◆ **Brief**
Repeat the records below exactly, from the first line through the line containing "replace: green_gifofekux (464", and leave out any pictures.

◆ **Records for this exercise**
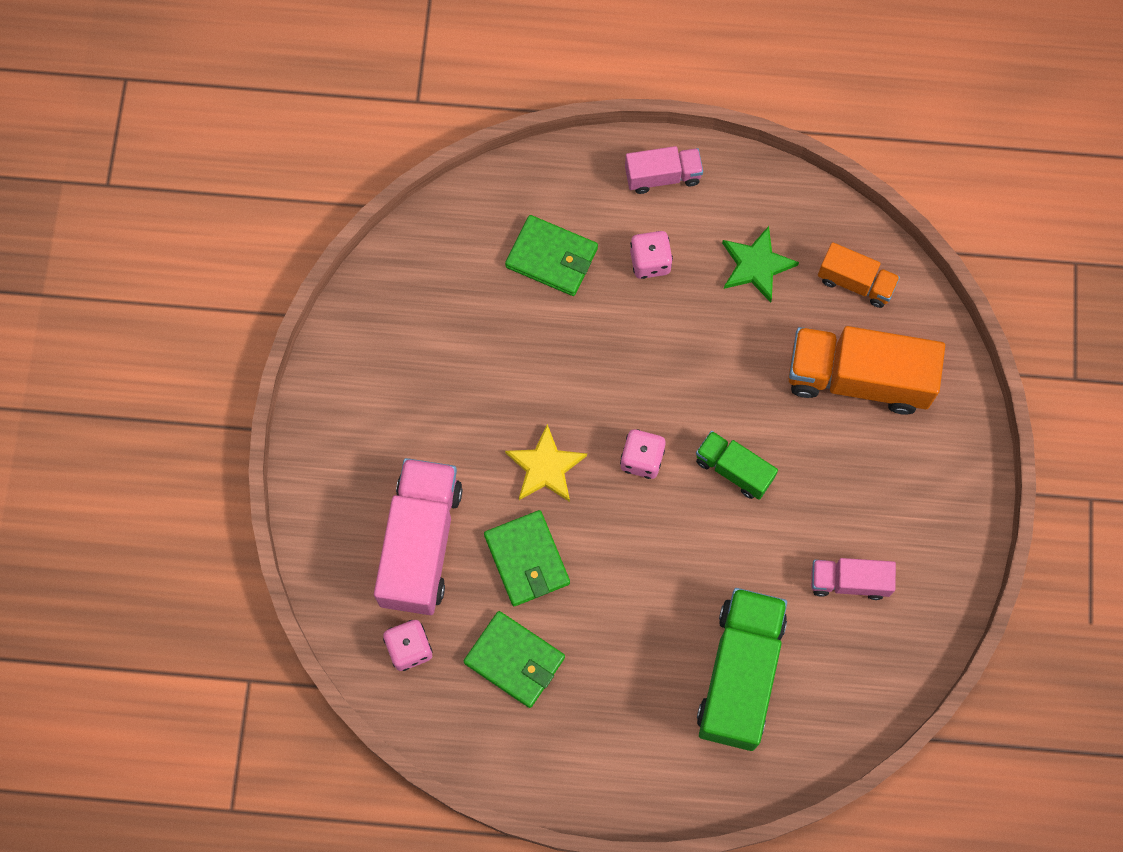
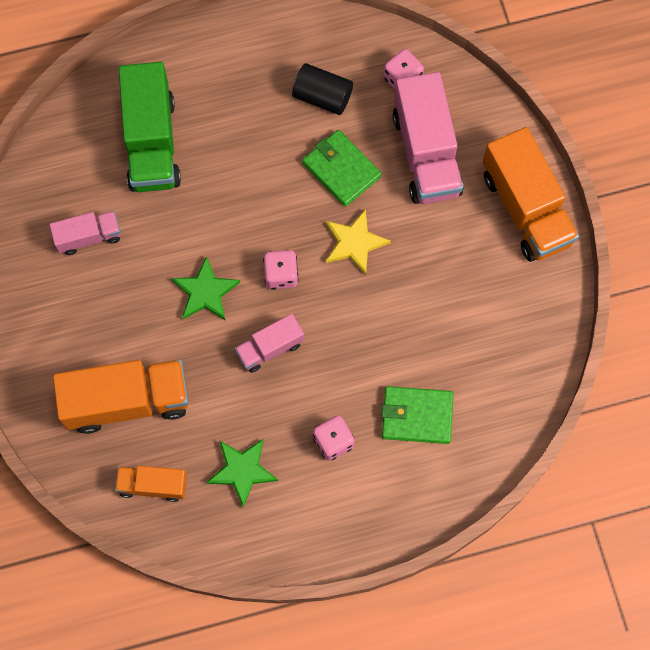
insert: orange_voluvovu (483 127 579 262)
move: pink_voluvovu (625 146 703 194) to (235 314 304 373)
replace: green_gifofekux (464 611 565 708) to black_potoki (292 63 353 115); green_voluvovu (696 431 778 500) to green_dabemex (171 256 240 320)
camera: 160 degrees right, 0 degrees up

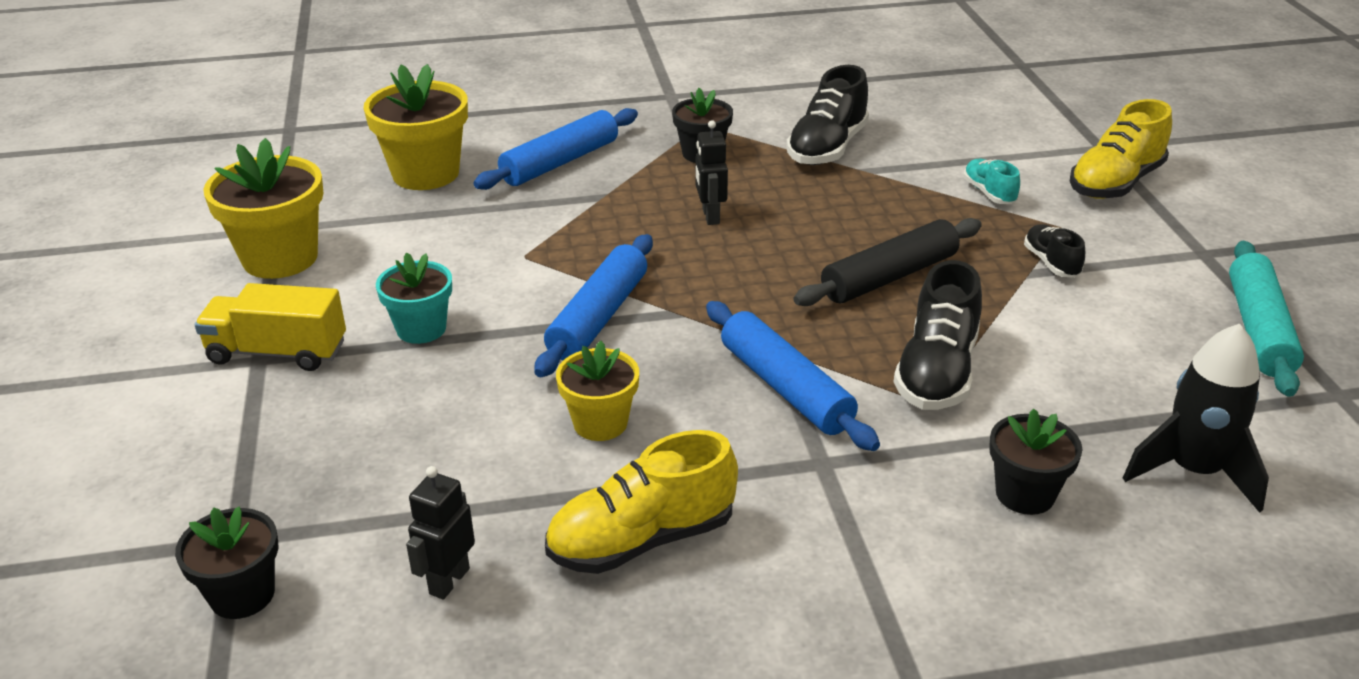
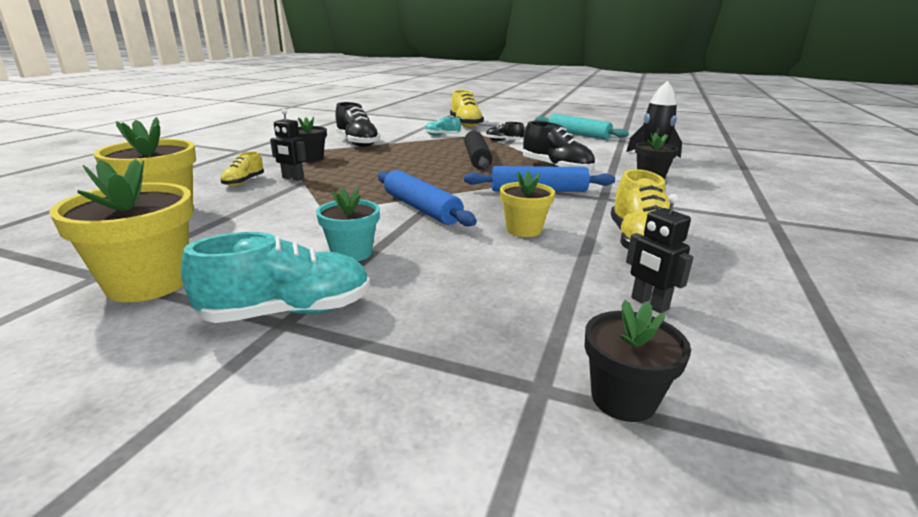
move: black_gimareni (696 120 728 225) to (270 109 306 181)
replace: yellow_voluvovu (195 283 346 371) to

◆ **Exercise answer**
insert: orange_voluvovu (483 127 579 262)
move: pink_voluvovu (625 146 703 194) to (235 314 304 373)
replace: green_gifofekux (464 611 565 708) to black_potoki (292 63 353 115); green_voluvovu (696 431 778 500) to green_dabemex (171 256 240 320)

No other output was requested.